# [Goal of the exercise]
In the material below, find the line containing "degrees counterclockwise |" and the line containing "delete | ash-grey", then reproduce exactly both of them and every line between, and nothing else.

== Segment start ==

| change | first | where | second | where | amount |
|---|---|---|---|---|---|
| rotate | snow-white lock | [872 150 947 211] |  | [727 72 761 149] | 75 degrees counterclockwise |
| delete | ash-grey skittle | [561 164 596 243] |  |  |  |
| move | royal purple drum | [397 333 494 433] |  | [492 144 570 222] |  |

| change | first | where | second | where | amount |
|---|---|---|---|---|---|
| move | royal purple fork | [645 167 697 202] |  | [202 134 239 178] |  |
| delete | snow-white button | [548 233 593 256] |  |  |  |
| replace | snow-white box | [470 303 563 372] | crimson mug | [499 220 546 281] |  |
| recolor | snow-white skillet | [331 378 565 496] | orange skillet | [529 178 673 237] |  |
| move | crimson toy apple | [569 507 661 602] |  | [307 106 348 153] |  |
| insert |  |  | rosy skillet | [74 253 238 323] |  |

== Segment end ==
== Segment start ==

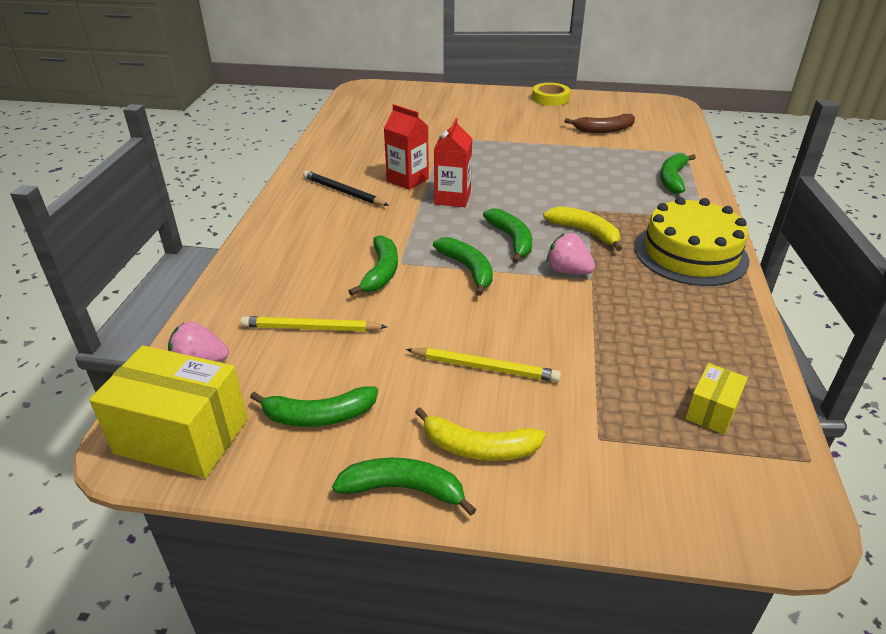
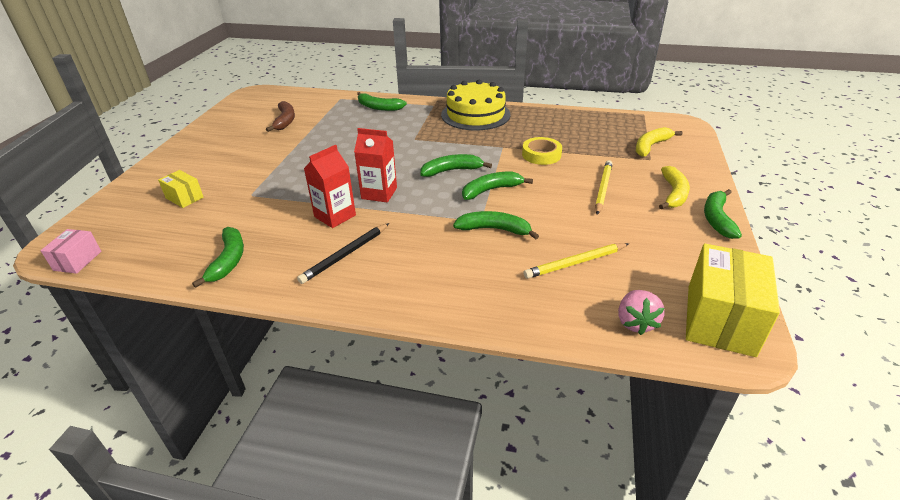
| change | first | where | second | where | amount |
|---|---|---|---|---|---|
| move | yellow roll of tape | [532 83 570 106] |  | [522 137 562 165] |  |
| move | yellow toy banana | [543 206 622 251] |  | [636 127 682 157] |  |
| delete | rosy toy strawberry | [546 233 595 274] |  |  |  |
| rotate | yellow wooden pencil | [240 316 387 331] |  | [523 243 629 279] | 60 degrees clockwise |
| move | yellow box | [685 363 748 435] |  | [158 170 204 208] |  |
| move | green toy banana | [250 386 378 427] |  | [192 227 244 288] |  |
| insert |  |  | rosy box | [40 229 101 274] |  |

== Segment end ==

# [Written solution]
| rotate | snow-white lock | [872 150 947 211] |  | [727 72 761 149] | 75 degrees counterclockwise |
| delete | ash-grey skittle | [561 164 596 243] |  |  |  |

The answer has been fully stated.